STUDY MATERIAL.
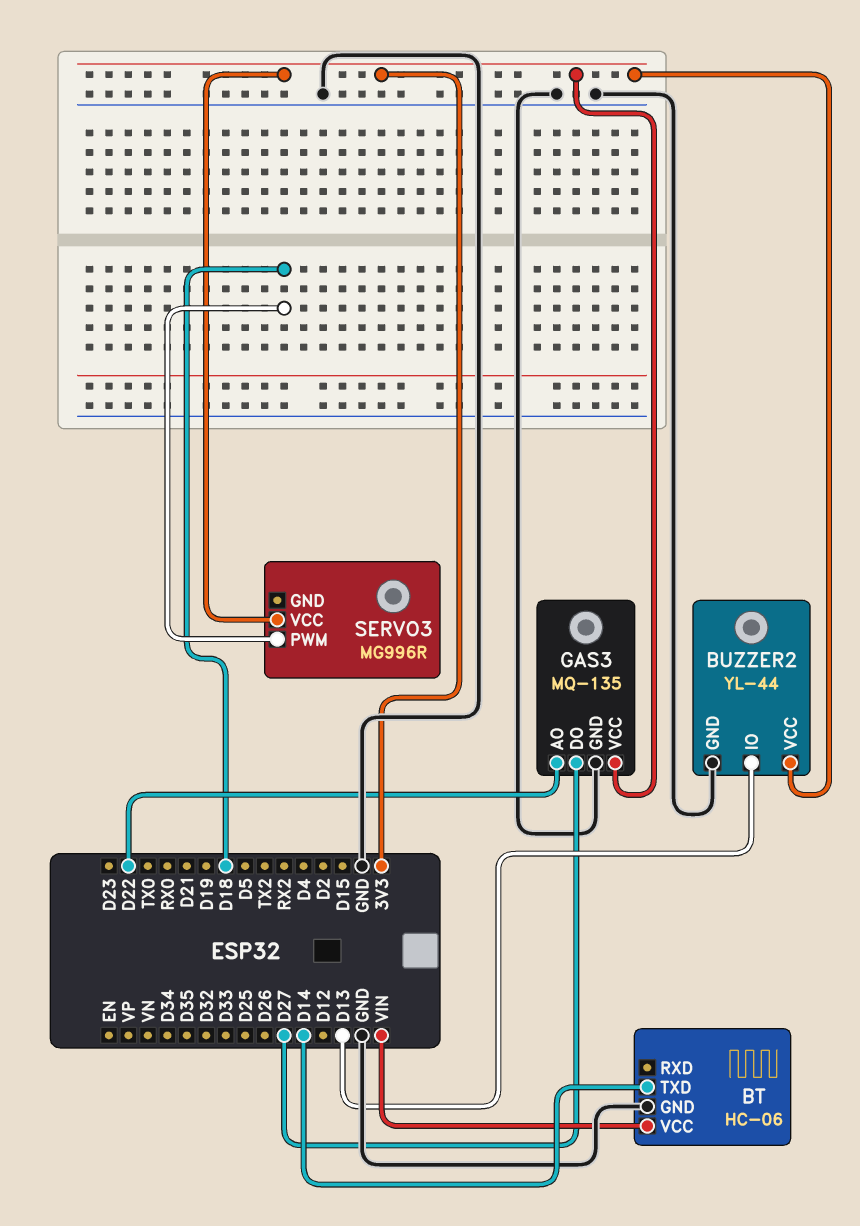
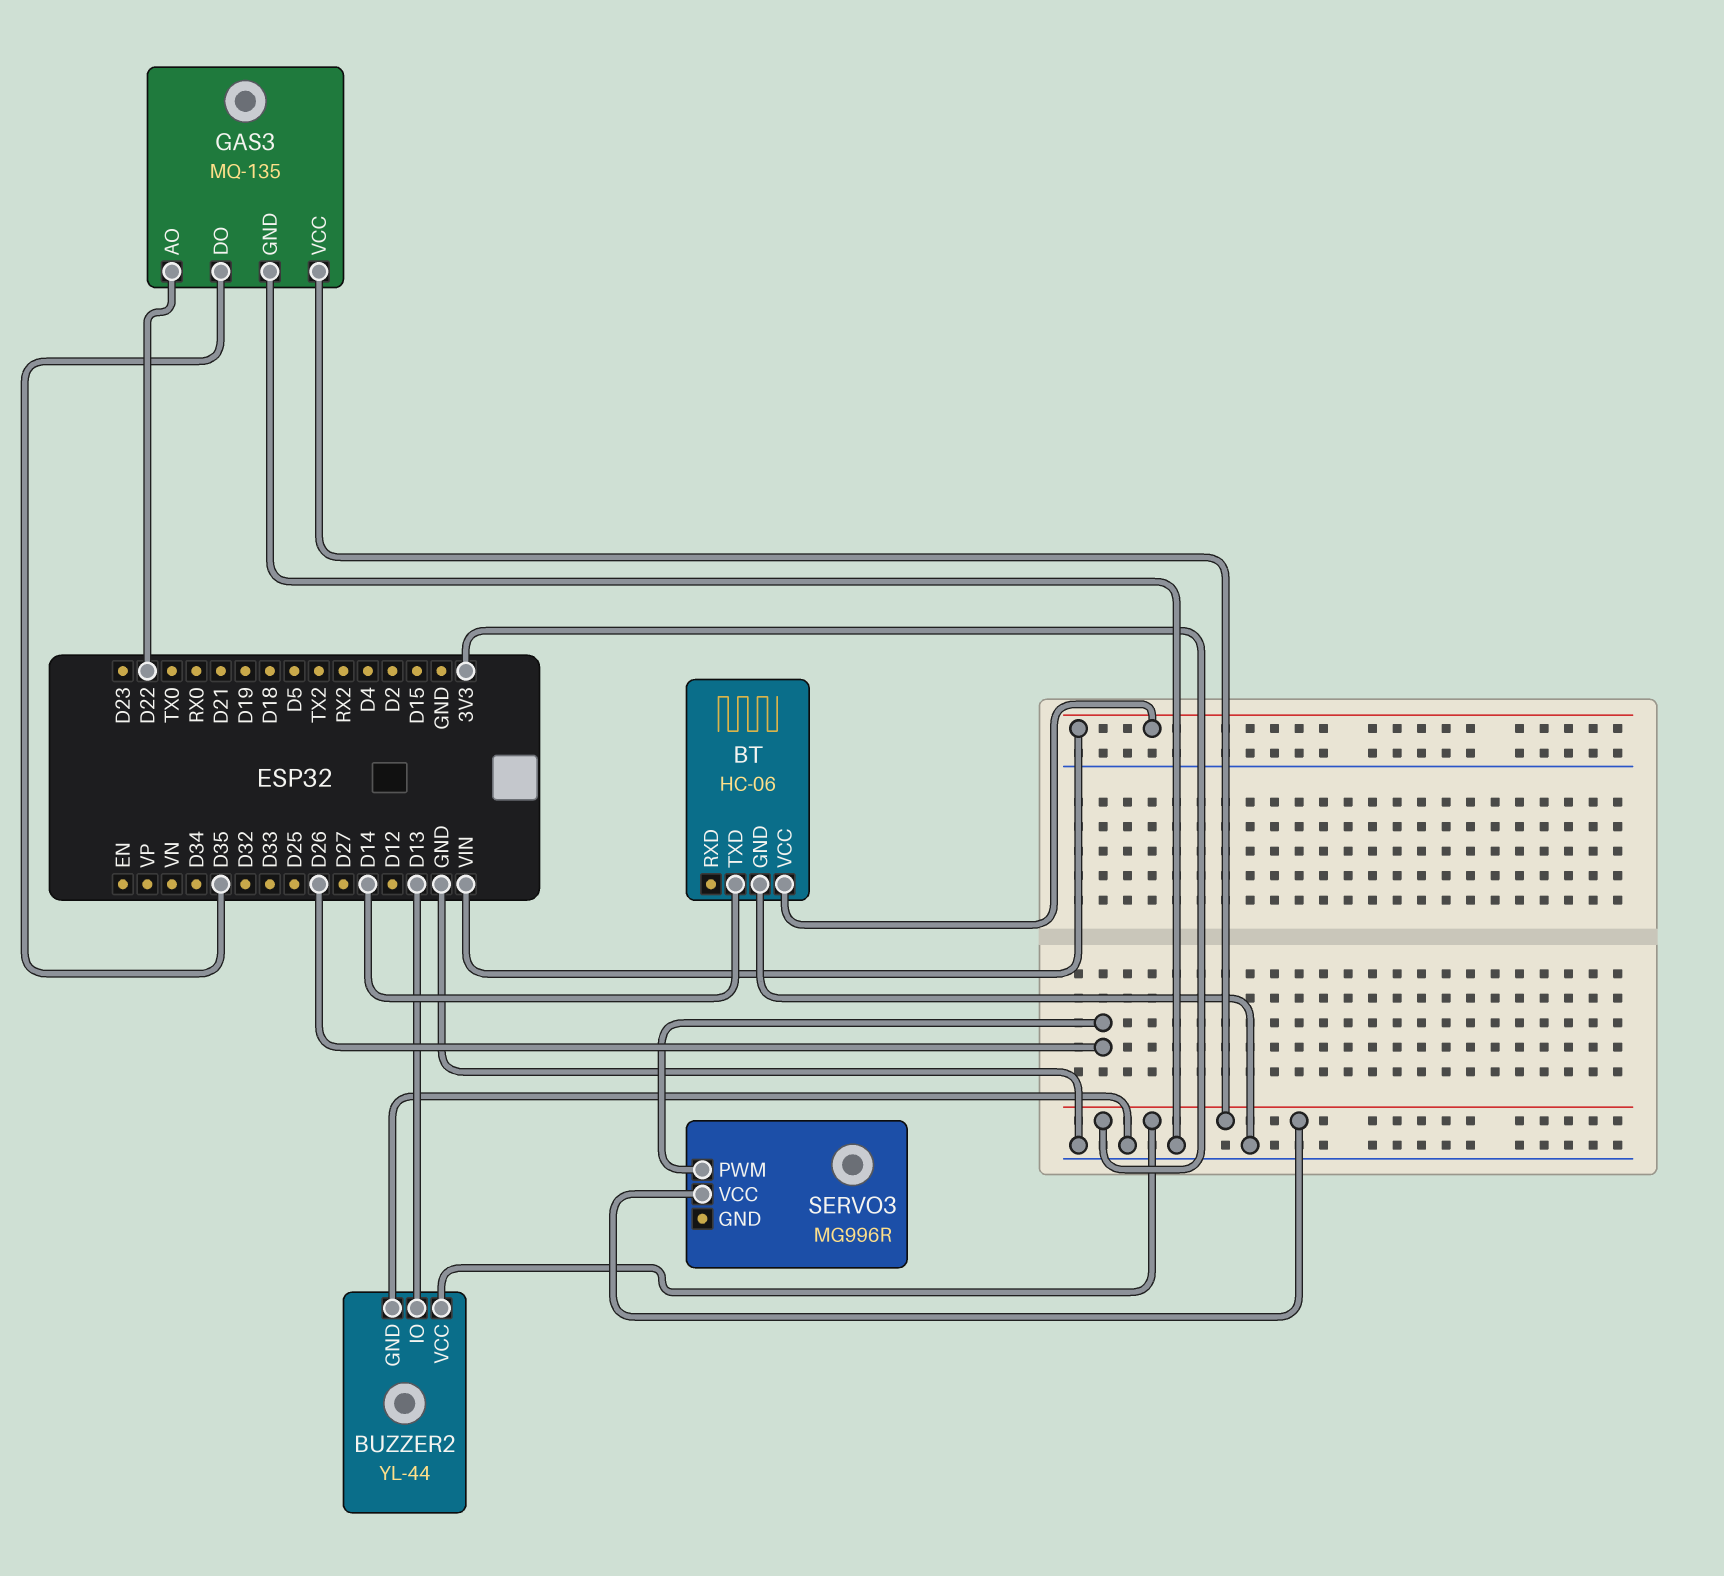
GAS3 pin DO: D27 -> D35
SERVO3 pin PWM: D18 -> D26

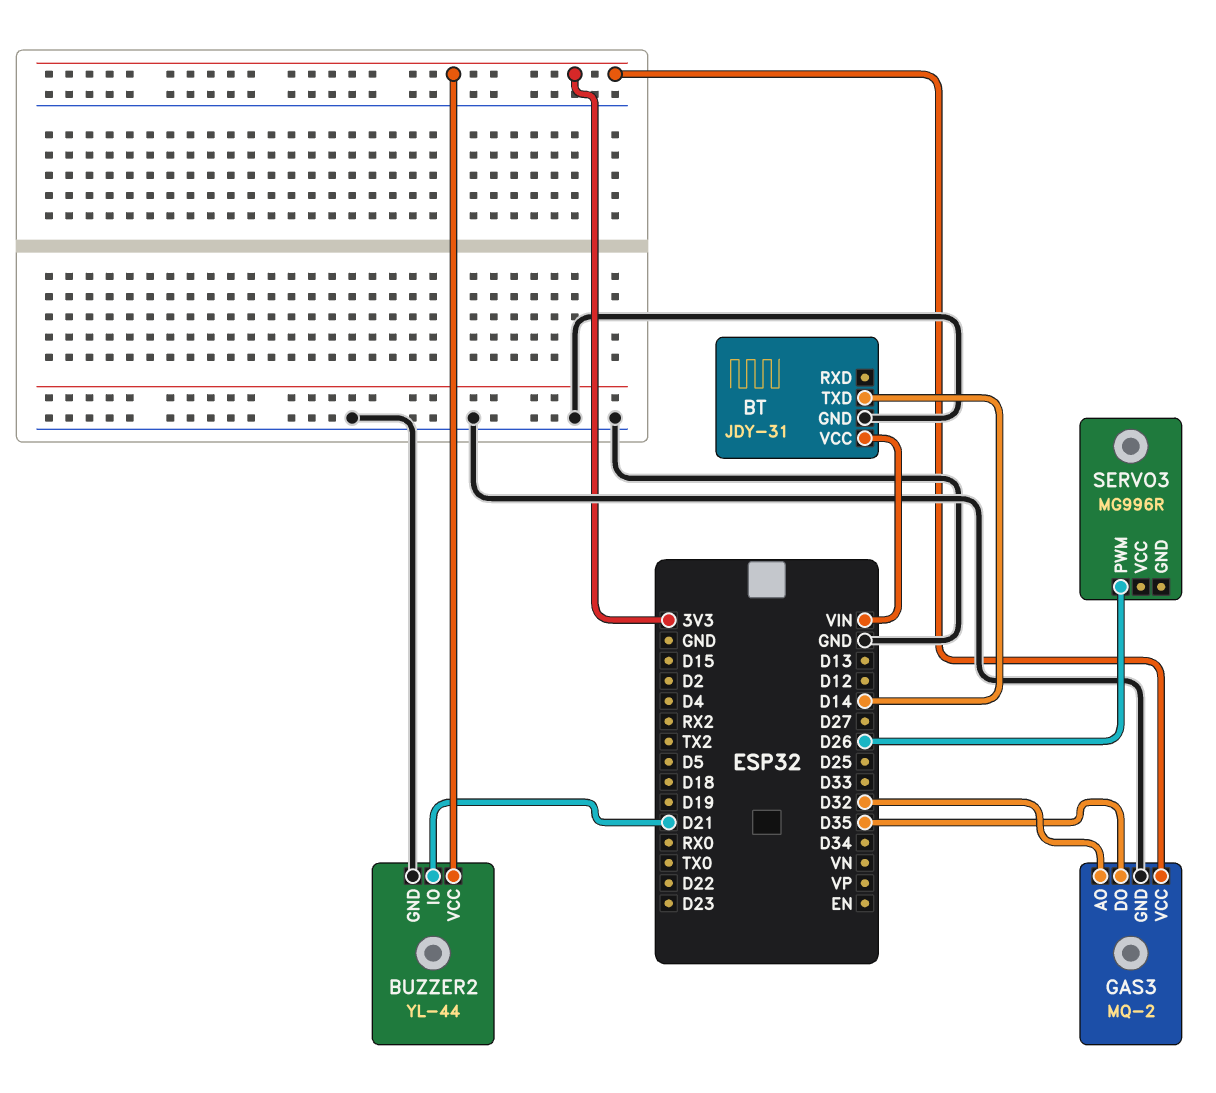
BT: HC-06 -> JDY-31
BUZZER2 pin IO: D13 -> D21
GAS3: MQ-135 -> MQ-2
GAS3 pin AO: D22 -> D32
SERVO3 pin VCC: 3V3 -> none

WHAT THE TASK ASKS. In your copy, include no pictures; print every line above exactly.

WRITTEN RESPONSE.
GAS3 pin DO: D27 -> D35
SERVO3 pin PWM: D18 -> D26

BT: HC-06 -> JDY-31
BUZZER2 pin IO: D13 -> D21
GAS3: MQ-135 -> MQ-2
GAS3 pin AO: D22 -> D32
SERVO3 pin VCC: 3V3 -> none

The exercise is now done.